Records excerpted from a collection
***
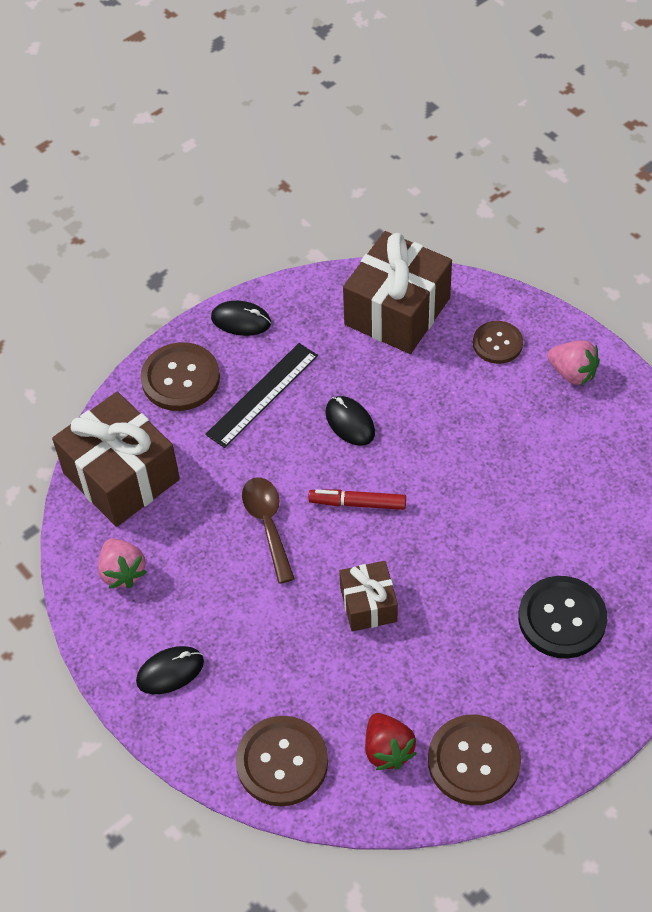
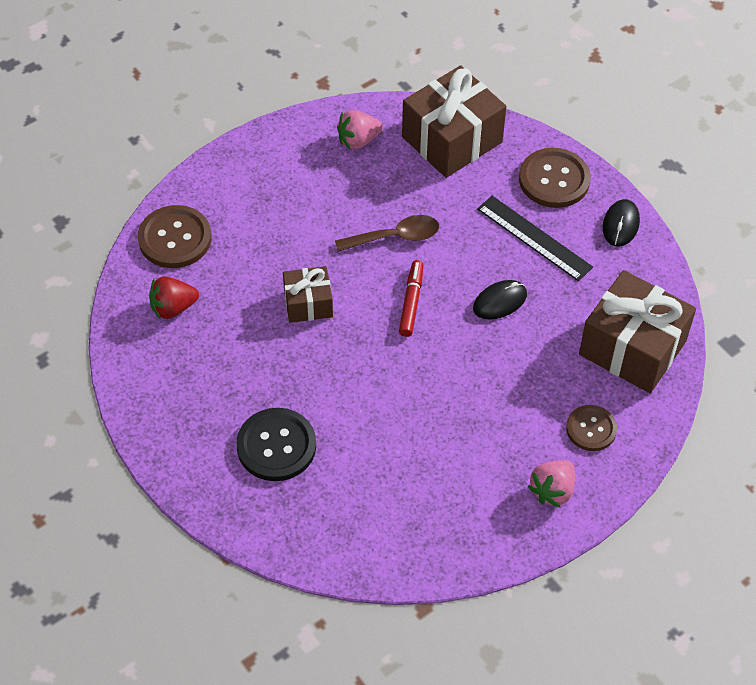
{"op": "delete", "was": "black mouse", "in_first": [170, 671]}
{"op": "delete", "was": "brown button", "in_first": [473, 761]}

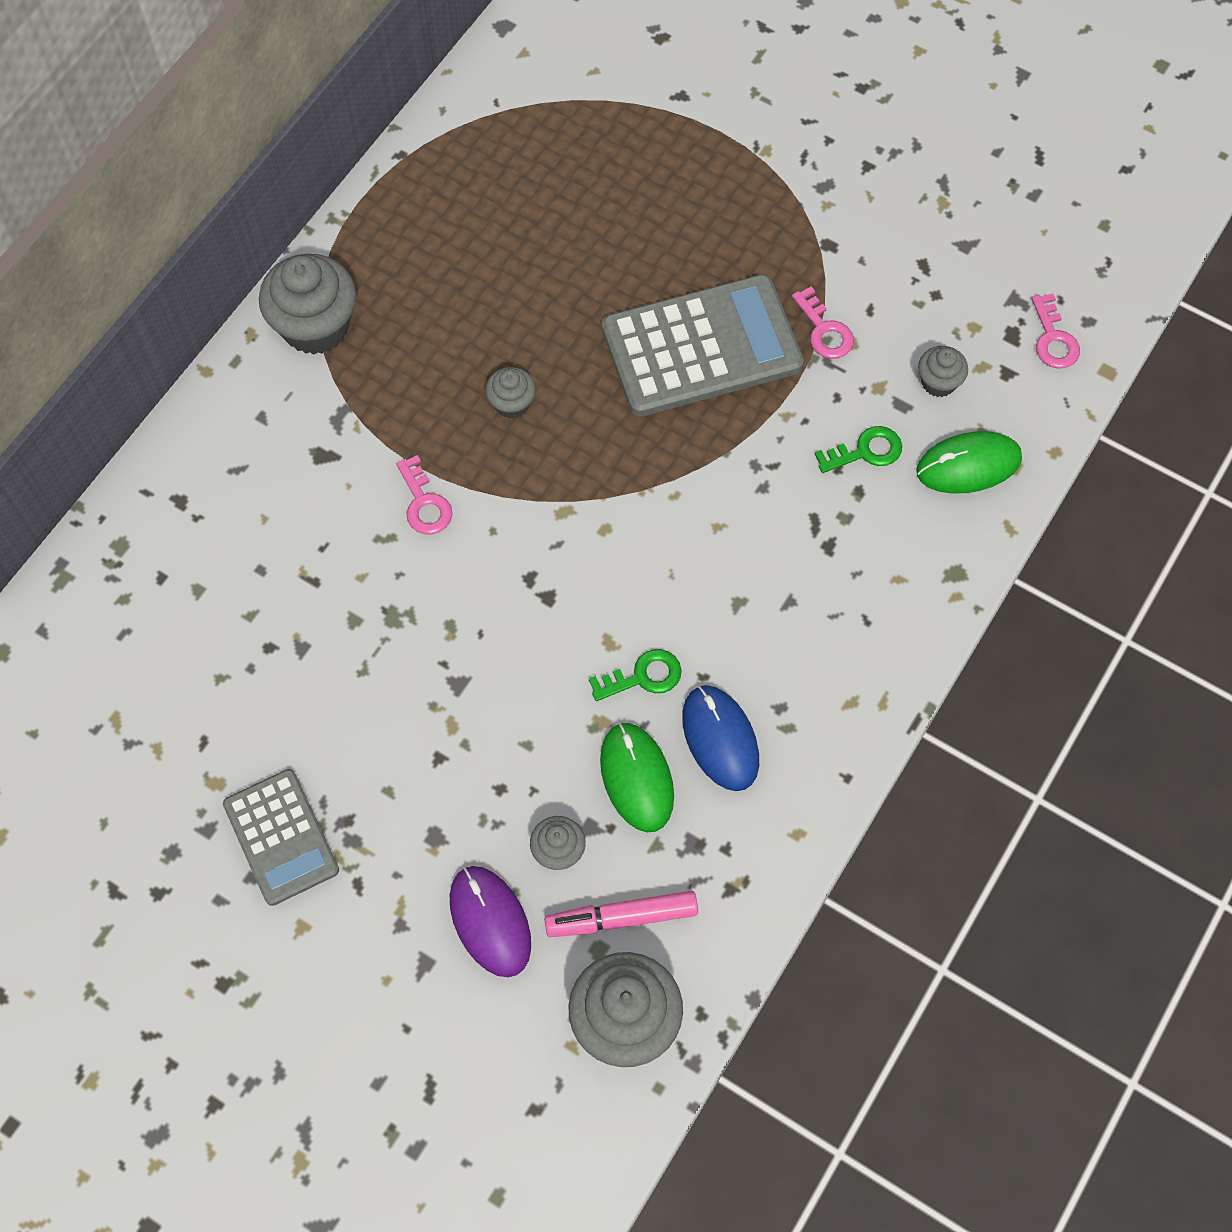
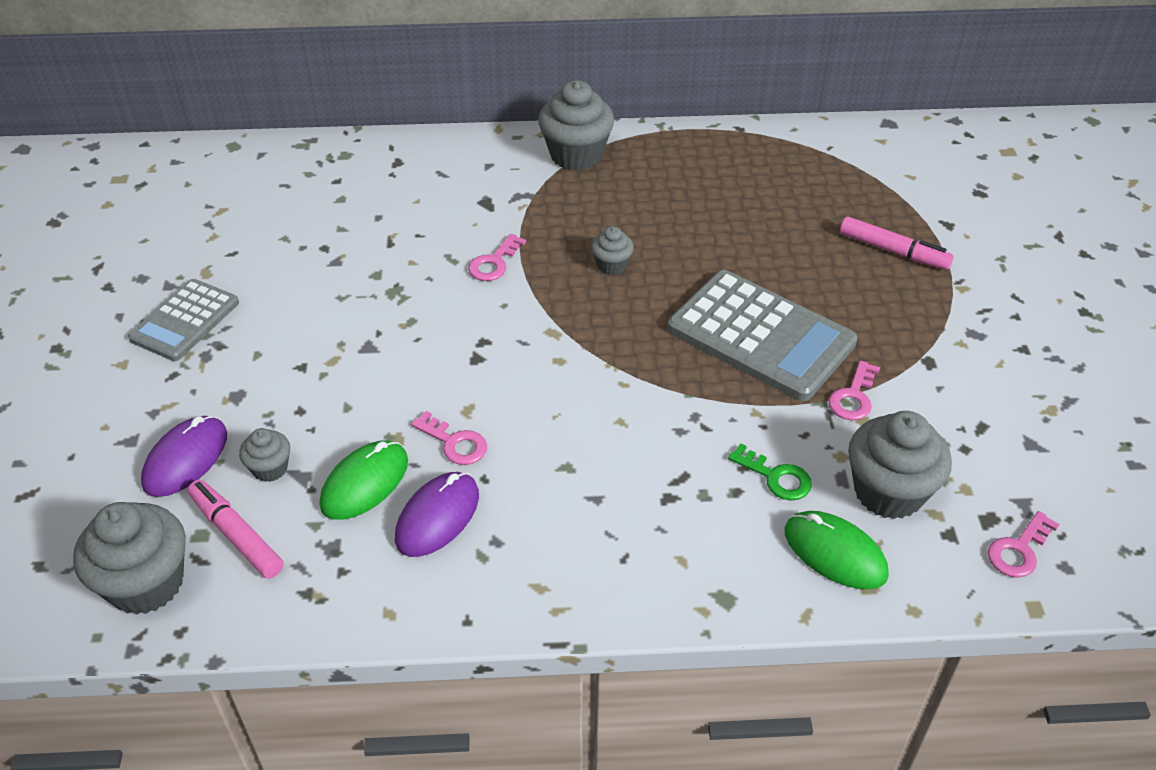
{"op": "resize", "was": "grey cupcake", "in_first": [938, 382], "in_second": [888, 492], "ratio": 1.95}
{"op": "recolor", "was": "green key", "now": "pink key", "in_first": [643, 676], "in_second": [454, 443]}
{"op": "recolor", "was": "blue mouse", "now": "purple mouse", "in_first": [720, 739], "in_second": [437, 517]}
{"op": "insert", "now": "pink marker", "in_second": [893, 251]}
***
The images are to be left out; every line above should be set down exactly.

{"op": "delete", "was": "black mouse", "in_first": [170, 671]}
{"op": "delete", "was": "brown button", "in_first": [473, 761]}

{"op": "resize", "was": "grey cupcake", "in_first": [938, 382], "in_second": [888, 492], "ratio": 1.95}
{"op": "recolor", "was": "green key", "now": "pink key", "in_first": [643, 676], "in_second": [454, 443]}
{"op": "recolor", "was": "blue mouse", "now": "purple mouse", "in_first": [720, 739], "in_second": [437, 517]}
{"op": "insert", "now": "pink marker", "in_second": [893, 251]}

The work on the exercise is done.